Going through the data below, please show each line containing the string "AUDIO".

Data for this exercise below:

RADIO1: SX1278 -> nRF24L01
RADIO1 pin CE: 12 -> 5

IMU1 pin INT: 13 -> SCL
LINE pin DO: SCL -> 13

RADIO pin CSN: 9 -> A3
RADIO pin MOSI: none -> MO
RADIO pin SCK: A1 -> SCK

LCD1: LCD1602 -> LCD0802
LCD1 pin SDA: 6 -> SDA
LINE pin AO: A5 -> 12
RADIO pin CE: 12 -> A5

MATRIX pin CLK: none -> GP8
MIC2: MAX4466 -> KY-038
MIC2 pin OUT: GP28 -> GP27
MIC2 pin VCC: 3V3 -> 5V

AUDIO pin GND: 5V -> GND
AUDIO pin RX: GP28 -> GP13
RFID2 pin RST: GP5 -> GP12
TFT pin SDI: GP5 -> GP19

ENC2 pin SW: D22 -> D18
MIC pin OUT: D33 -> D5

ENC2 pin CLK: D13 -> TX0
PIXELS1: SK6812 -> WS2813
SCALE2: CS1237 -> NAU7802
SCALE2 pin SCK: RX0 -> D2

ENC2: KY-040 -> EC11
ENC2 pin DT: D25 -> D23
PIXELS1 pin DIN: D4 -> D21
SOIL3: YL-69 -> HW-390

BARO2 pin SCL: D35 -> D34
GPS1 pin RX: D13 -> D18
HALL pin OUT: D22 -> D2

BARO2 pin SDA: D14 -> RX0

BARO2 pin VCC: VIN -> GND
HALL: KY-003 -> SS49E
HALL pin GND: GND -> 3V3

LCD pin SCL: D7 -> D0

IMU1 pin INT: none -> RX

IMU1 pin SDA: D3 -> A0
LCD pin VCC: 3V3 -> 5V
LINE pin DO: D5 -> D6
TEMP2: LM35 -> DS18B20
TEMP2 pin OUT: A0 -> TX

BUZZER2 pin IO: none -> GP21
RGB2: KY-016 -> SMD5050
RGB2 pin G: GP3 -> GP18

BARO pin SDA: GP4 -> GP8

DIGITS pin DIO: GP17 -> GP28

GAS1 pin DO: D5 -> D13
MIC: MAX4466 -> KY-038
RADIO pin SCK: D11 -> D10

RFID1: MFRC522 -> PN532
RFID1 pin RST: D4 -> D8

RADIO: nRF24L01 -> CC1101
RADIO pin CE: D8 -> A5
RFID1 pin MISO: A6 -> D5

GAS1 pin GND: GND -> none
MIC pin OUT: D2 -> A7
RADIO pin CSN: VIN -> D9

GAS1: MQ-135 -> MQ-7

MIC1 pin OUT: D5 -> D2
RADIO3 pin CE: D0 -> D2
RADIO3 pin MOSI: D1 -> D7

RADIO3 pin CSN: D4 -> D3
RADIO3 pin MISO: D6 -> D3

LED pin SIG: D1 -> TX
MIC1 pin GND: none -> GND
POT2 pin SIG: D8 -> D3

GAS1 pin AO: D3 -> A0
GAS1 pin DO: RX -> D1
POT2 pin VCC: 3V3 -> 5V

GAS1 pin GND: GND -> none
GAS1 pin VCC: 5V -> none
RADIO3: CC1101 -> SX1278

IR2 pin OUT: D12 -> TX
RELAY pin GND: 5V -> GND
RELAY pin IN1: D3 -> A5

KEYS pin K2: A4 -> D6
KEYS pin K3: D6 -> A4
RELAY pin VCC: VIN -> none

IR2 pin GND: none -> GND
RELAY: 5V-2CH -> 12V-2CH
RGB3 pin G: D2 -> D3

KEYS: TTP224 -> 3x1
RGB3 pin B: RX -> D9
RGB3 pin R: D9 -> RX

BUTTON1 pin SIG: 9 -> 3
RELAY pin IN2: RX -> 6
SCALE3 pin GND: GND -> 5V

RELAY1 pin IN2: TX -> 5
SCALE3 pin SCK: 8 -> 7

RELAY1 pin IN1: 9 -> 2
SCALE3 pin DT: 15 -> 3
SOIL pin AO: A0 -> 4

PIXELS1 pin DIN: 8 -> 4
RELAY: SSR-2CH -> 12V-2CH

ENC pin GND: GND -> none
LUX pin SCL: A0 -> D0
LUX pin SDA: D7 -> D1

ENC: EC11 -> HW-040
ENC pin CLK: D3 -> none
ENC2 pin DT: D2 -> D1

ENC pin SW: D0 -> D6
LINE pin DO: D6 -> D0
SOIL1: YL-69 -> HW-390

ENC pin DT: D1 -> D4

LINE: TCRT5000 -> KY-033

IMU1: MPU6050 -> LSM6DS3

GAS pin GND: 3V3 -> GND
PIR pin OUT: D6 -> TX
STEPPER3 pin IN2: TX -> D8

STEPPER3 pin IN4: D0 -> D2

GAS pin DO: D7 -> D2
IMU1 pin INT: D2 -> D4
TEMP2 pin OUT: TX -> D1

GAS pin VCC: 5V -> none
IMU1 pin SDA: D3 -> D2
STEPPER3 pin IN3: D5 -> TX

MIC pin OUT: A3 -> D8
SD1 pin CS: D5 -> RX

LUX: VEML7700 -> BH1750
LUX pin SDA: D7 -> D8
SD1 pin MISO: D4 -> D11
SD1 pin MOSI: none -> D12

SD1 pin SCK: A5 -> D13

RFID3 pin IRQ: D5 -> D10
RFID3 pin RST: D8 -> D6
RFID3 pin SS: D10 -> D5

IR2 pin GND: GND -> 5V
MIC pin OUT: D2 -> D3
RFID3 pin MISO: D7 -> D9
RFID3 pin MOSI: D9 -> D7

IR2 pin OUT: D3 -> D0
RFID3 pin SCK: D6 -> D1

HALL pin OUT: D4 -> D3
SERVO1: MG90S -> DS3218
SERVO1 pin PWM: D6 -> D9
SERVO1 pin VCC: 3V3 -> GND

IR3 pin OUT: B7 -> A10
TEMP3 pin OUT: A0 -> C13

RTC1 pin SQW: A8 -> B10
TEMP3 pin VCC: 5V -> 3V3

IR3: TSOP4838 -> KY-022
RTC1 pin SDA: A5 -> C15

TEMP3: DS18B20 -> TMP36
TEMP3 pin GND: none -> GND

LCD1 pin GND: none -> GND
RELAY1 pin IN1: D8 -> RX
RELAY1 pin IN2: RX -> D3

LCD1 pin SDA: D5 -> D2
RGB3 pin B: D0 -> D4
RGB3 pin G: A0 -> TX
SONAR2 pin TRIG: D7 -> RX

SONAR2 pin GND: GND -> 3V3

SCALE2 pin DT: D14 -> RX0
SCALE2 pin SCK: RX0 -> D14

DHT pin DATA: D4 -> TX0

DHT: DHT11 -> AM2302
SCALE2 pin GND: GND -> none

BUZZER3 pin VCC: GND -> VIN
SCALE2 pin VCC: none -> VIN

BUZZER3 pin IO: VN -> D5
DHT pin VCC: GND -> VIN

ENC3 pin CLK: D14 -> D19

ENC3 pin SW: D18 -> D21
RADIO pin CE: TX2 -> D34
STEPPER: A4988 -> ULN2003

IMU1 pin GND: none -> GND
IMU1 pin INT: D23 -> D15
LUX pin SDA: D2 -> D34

End of Data for this exercise.

> _Task result_
AUDIO pin GND: 5V -> GND
AUDIO pin RX: GP28 -> GP13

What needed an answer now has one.